Only the lines from the one containing "(312, 200) = (244, 147): brown" through the end of the entries are wanted, retyped exactly and without pictures.

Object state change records
+--

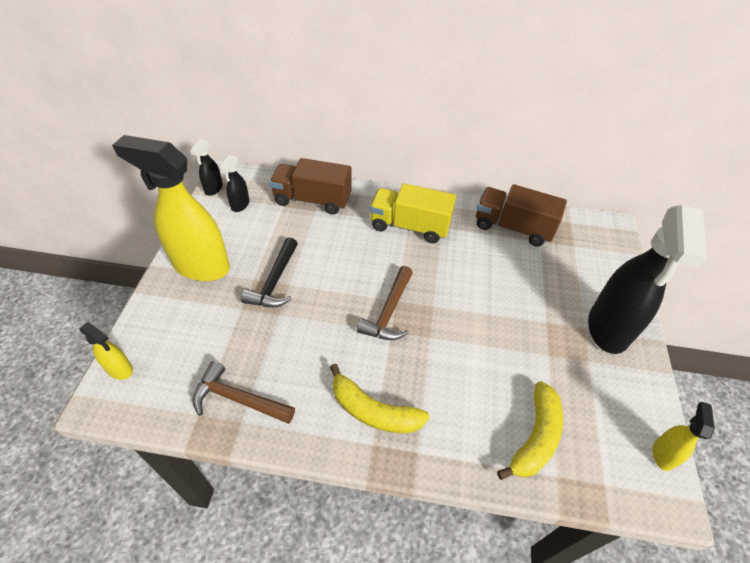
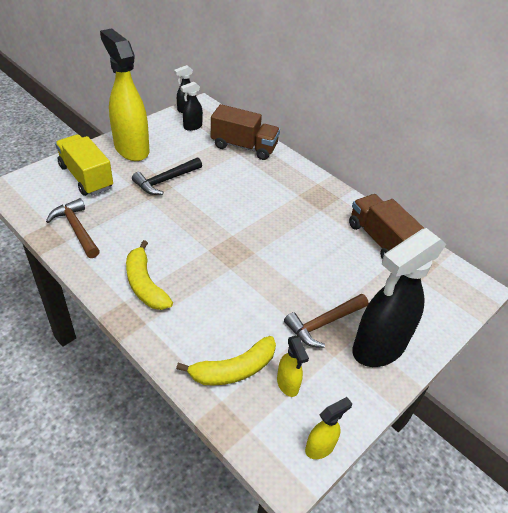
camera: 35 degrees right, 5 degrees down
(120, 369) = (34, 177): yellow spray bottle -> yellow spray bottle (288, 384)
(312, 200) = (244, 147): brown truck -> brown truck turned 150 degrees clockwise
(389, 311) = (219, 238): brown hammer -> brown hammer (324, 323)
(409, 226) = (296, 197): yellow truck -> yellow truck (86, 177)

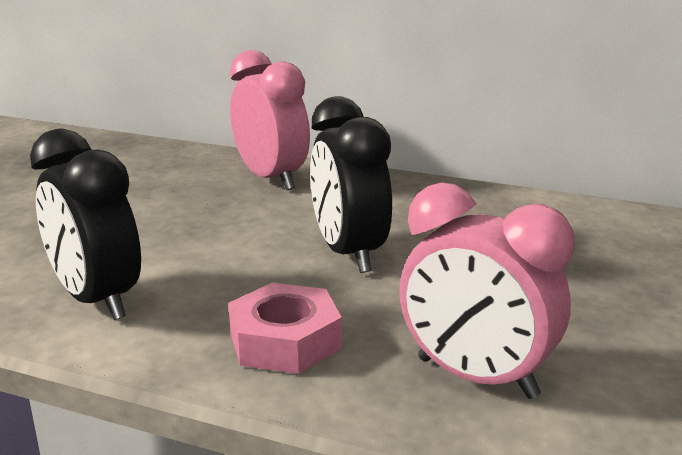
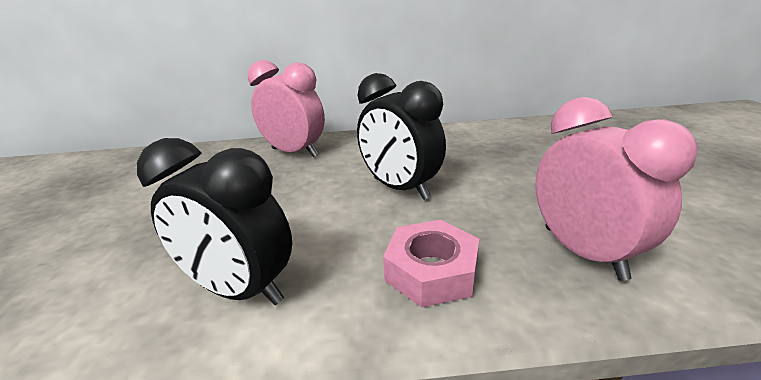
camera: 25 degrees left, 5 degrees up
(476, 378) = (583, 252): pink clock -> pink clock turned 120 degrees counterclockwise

+--

▸ **Result of the exercise**
(312, 200) = (244, 147): brown truck -> brown truck turned 150 degrees clockwise
(389, 311) = (219, 238): brown hammer -> brown hammer (324, 323)
(409, 226) = (296, 197): yellow truck -> yellow truck (86, 177)

camera: 25 degrees left, 5 degrees up
(476, 378) = (583, 252): pink clock -> pink clock turned 120 degrees counterclockwise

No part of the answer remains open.